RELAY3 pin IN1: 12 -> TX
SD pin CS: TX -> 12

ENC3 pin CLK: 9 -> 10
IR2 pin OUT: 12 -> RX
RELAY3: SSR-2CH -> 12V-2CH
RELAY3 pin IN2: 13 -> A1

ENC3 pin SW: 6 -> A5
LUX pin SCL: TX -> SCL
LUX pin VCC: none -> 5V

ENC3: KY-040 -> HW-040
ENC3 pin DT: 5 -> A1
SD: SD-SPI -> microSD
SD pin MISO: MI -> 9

## What to produce
Restate all of the lines in the material exactly as they are.

## The completed task
RELAY3 pin IN1: 12 -> TX
SD pin CS: TX -> 12

ENC3 pin CLK: 9 -> 10
IR2 pin OUT: 12 -> RX
RELAY3: SSR-2CH -> 12V-2CH
RELAY3 pin IN2: 13 -> A1

ENC3 pin SW: 6 -> A5
LUX pin SCL: TX -> SCL
LUX pin VCC: none -> 5V

ENC3: KY-040 -> HW-040
ENC3 pin DT: 5 -> A1
SD: SD-SPI -> microSD
SD pin MISO: MI -> 9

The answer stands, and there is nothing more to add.